[Bounding box correspondences]
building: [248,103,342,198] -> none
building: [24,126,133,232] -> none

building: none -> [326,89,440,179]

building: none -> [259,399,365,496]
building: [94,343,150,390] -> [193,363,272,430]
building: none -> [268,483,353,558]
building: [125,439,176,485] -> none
...
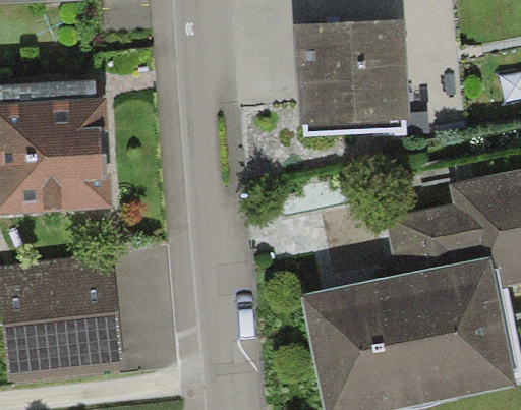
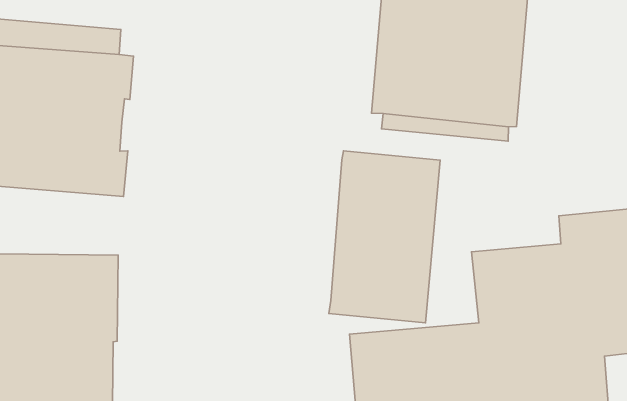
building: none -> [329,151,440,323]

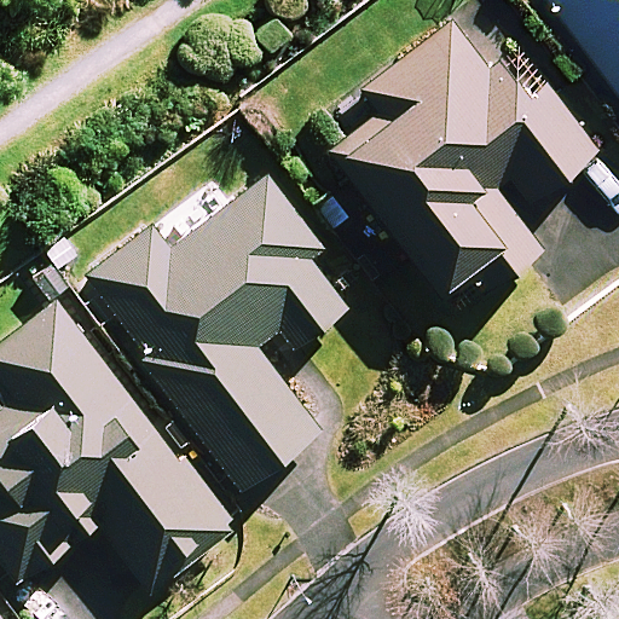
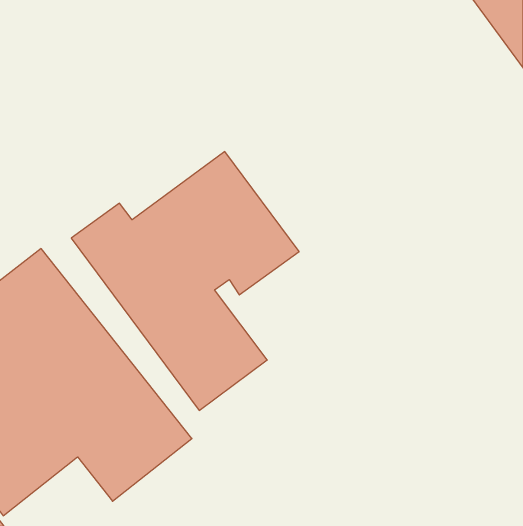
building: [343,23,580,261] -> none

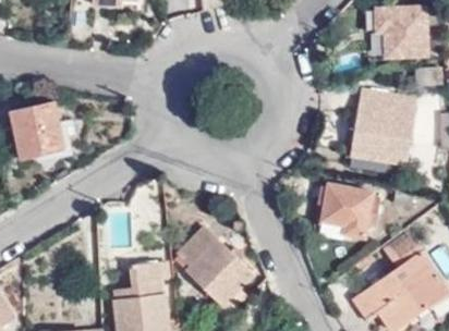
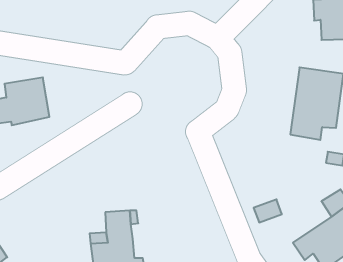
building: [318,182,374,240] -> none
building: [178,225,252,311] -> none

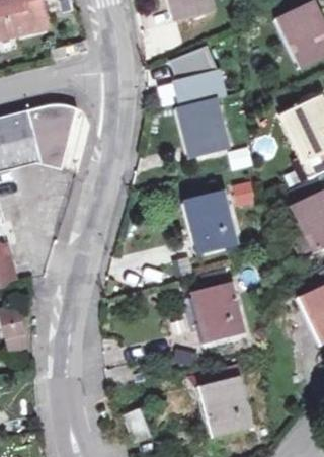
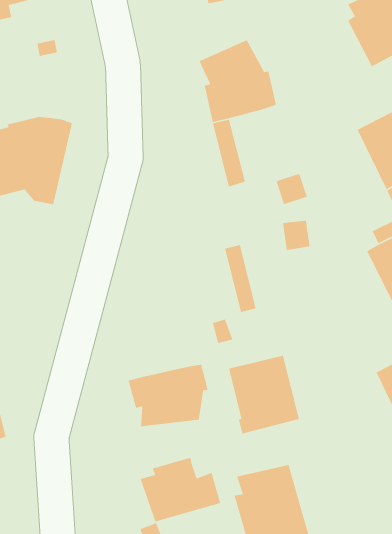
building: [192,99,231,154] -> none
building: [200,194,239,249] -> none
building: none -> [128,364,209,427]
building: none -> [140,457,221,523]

- INSTRUCTION: With the line holding "building: [200,194,239,249] -> none" as the first and the line holding "building: none -> [140,457,221,523]" as the last, set down that range of the entries above exactly, and nothing else.

- SOLUTION TO THE EXERCISE:
building: [200,194,239,249] -> none
building: none -> [128,364,209,427]
building: none -> [140,457,221,523]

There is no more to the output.